◆ PETUNJUK LATIHAN:
Ubah catatan di bawah menjadi daftar JSON berisi string, satu string untuk setiap baris, tanpa baris kosong, dimulai dari baris yang memuat "pink diamond at (213, 107): moved 4 px down" dan berhenti setelah baris yang memuat "gray circle at (259, 279): moved 3 px right". Jangan sertakan baris penanda gambar dalam jawaban.

◆ KUTIPAN CATATAN:
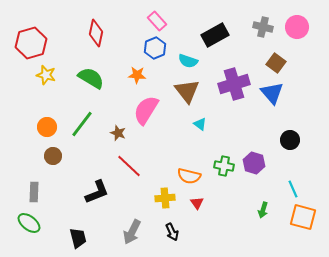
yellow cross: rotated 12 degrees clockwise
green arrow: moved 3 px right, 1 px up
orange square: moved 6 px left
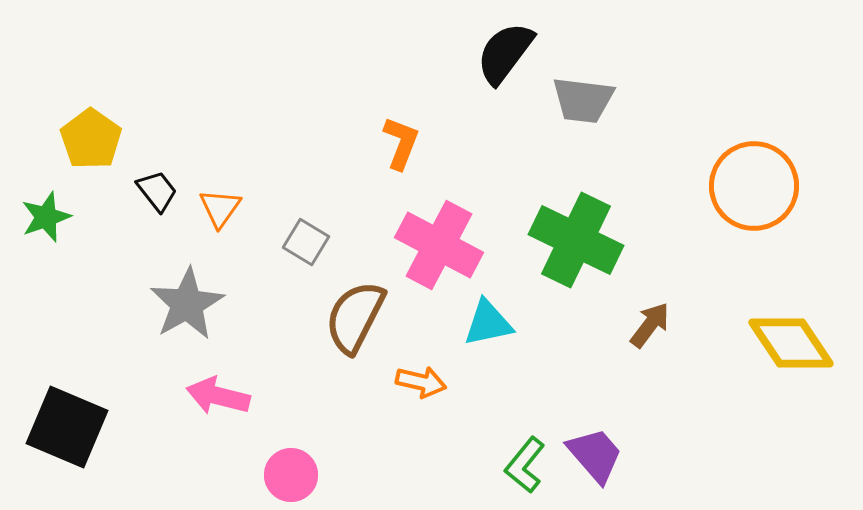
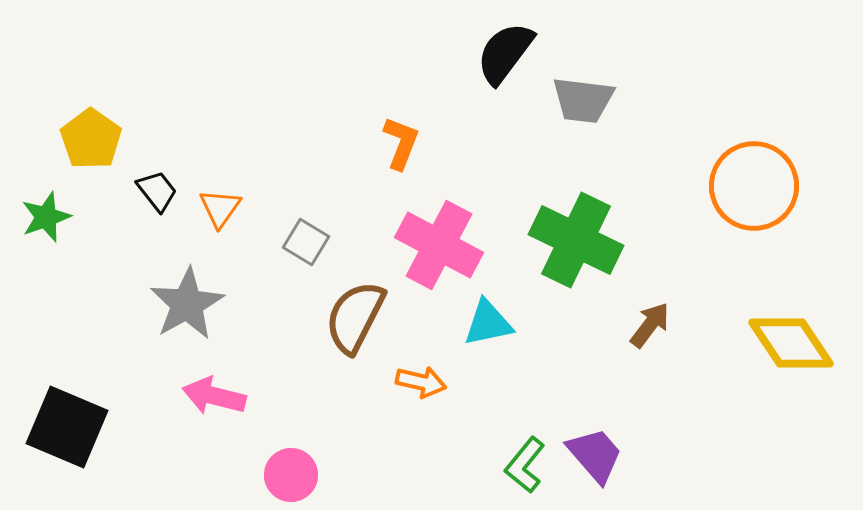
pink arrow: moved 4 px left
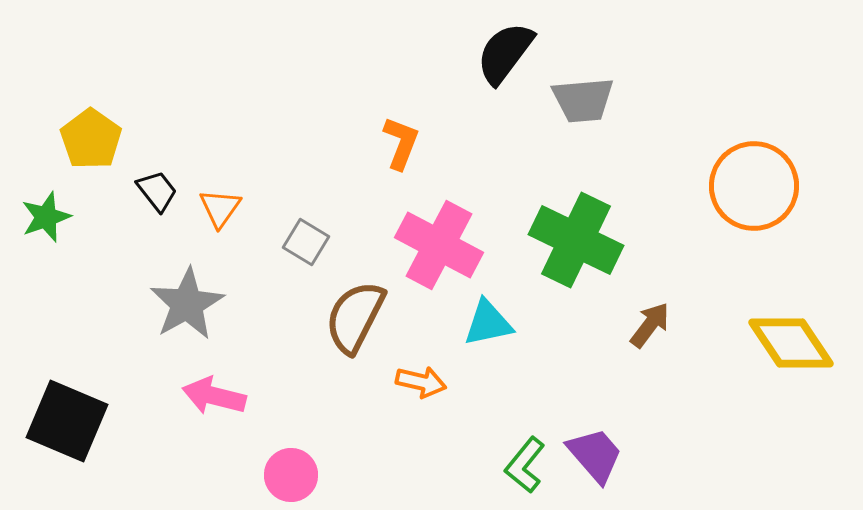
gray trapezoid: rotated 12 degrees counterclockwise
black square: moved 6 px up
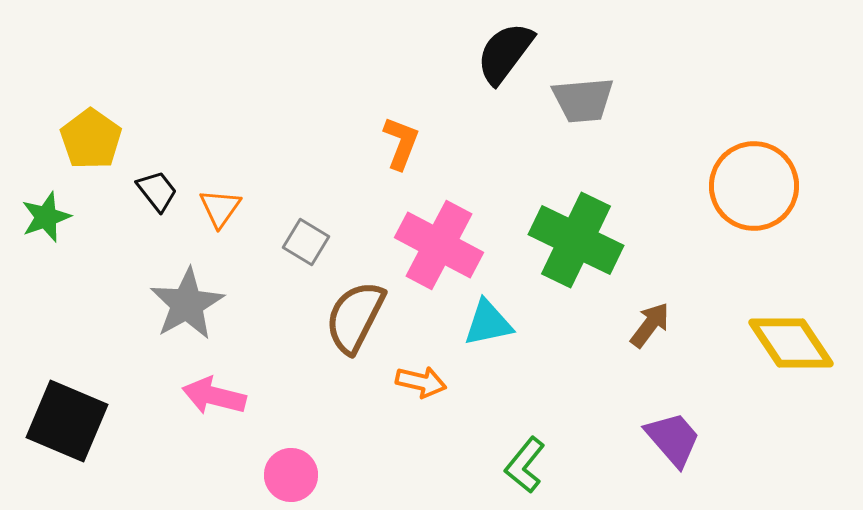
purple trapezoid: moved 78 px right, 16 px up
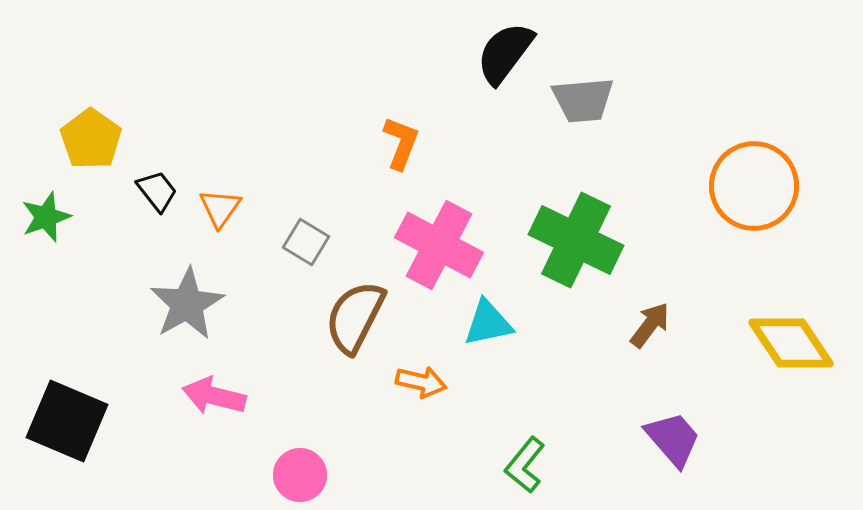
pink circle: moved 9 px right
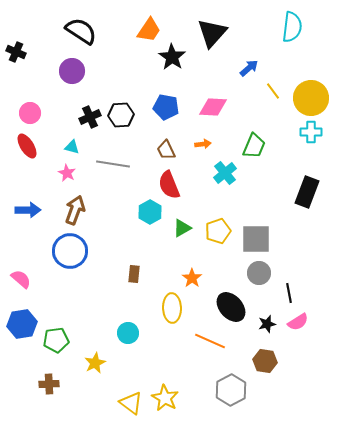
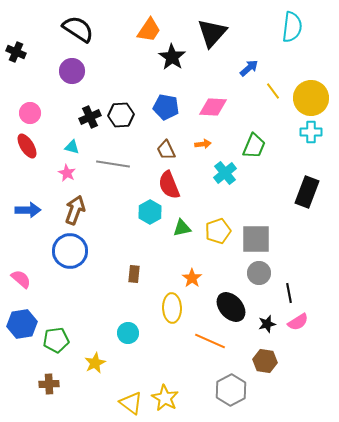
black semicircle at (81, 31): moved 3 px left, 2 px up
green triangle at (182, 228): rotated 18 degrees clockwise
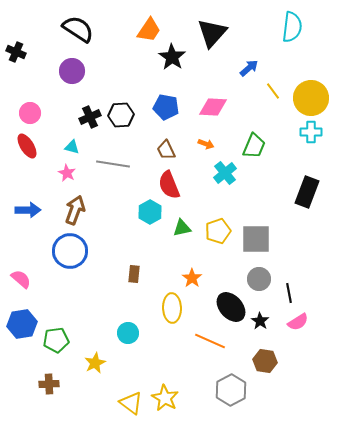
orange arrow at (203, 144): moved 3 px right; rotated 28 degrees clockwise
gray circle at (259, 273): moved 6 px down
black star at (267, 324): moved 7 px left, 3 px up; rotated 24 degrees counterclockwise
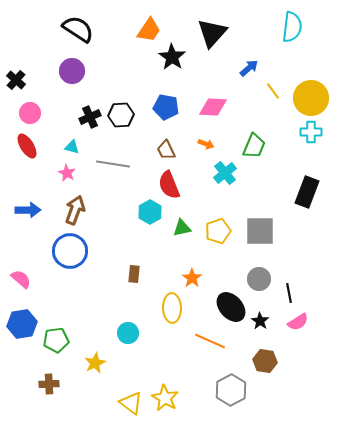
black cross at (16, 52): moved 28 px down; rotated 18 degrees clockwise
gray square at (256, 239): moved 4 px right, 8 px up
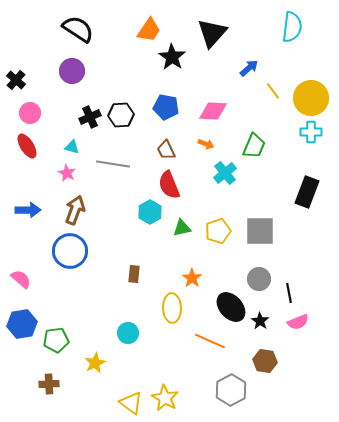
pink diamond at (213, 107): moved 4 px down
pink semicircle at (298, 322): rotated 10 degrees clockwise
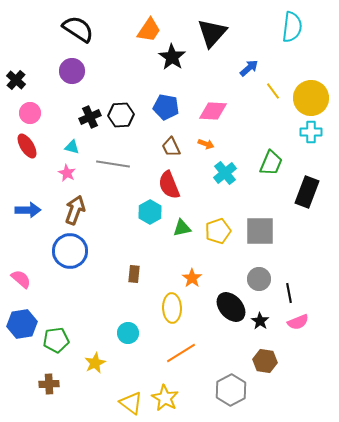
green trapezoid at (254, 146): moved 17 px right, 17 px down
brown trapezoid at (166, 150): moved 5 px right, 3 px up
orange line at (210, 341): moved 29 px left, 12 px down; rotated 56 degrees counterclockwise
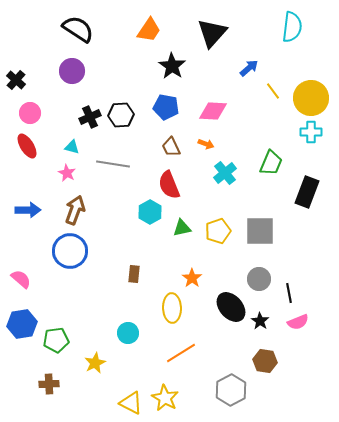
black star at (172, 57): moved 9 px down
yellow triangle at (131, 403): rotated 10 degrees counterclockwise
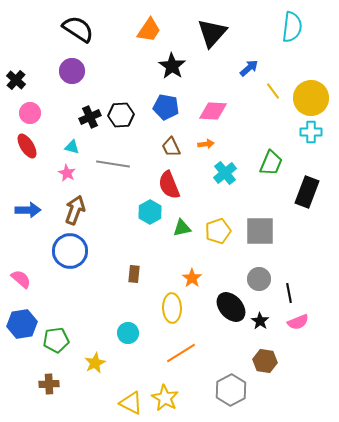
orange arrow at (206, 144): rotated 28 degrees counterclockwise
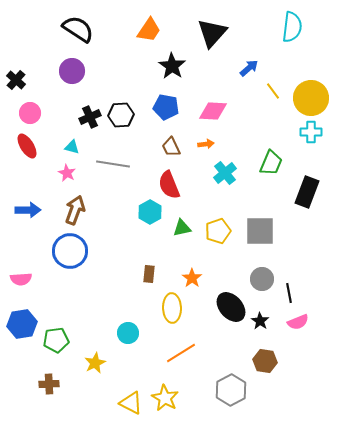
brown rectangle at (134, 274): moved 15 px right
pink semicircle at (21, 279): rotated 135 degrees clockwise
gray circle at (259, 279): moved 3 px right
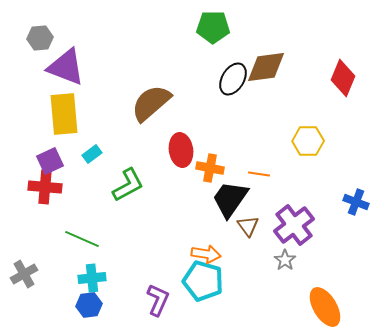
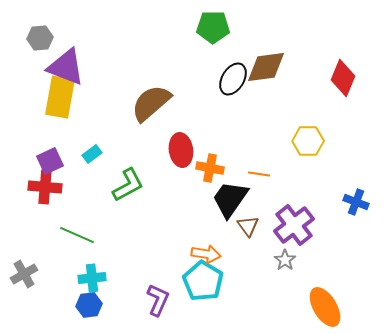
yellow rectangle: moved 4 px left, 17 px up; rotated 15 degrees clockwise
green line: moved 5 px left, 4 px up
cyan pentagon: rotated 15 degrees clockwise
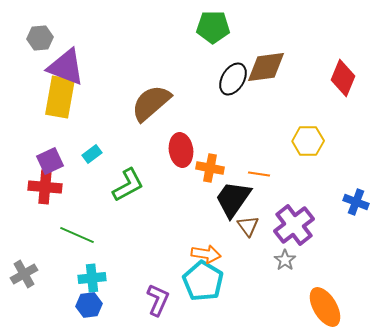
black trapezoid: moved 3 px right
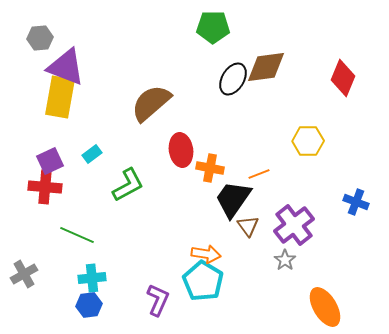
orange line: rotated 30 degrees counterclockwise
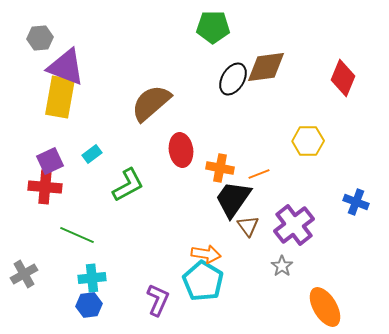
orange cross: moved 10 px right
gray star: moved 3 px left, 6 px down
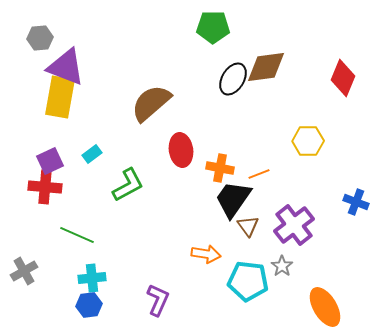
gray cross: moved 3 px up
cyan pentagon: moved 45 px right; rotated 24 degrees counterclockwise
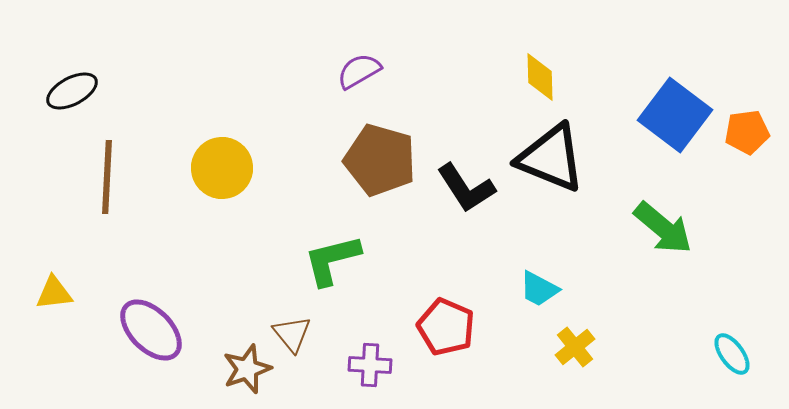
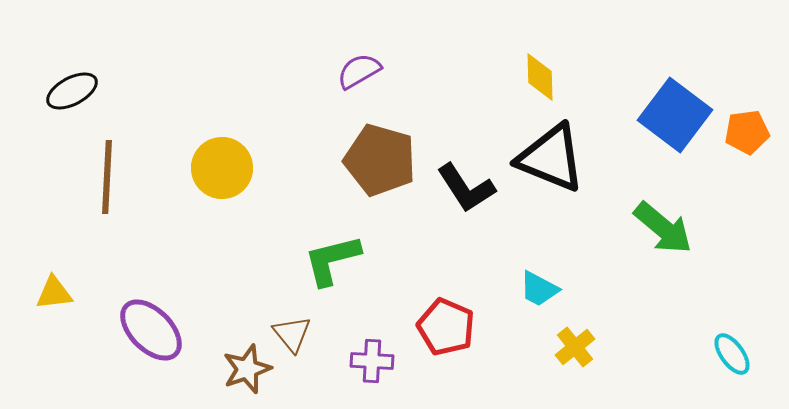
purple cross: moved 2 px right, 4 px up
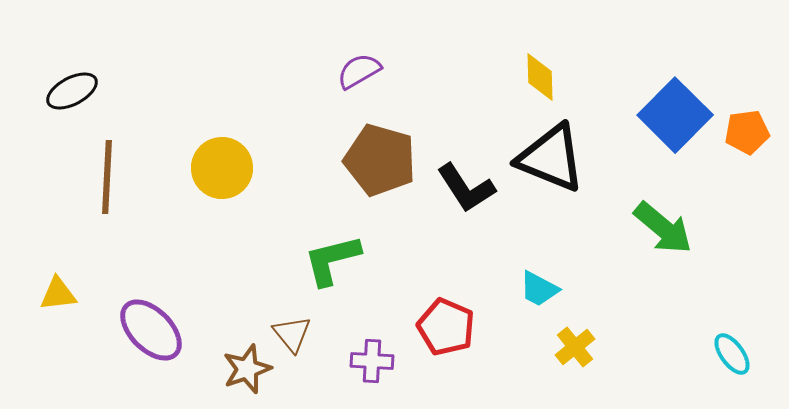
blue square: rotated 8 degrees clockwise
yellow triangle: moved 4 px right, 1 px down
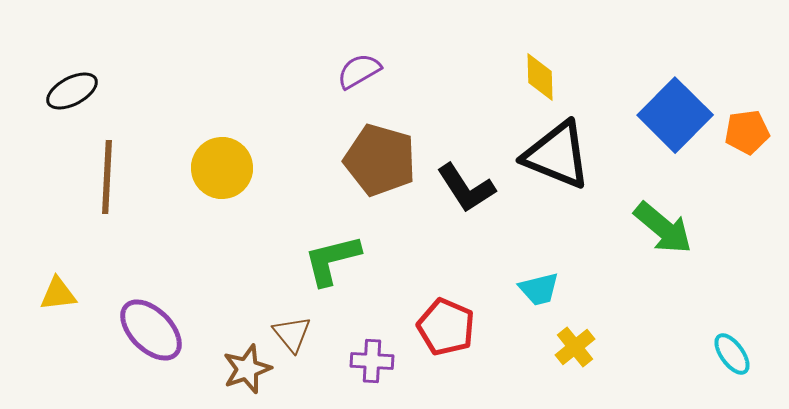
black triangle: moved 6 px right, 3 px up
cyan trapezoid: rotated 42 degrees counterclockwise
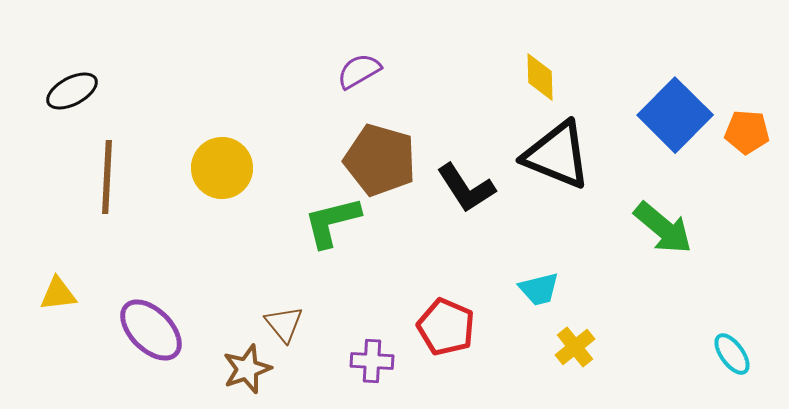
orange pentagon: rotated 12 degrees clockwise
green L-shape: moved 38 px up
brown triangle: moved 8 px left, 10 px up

◆ PEMBAHASAN JAWABAN:
[
  "pink diamond at (213, 107): moved 4 px down",
  "pink semicircle at (298, 322): rotated 10 degrees clockwise",
  "green trapezoid at (254, 146): moved 17 px right, 17 px down",
  "brown trapezoid at (166, 150): moved 5 px right, 3 px up",
  "orange line at (210, 341): moved 29 px left, 12 px down; rotated 56 degrees counterclockwise",
  "black star at (172, 57): moved 9 px down",
  "yellow triangle at (131, 403): rotated 10 degrees counterclockwise",
  "orange arrow at (206, 144): rotated 28 degrees counterclockwise",
  "brown rectangle at (134, 274): moved 15 px right",
  "pink semicircle at (21, 279): rotated 135 degrees clockwise",
  "gray circle at (259, 279): moved 3 px right"
]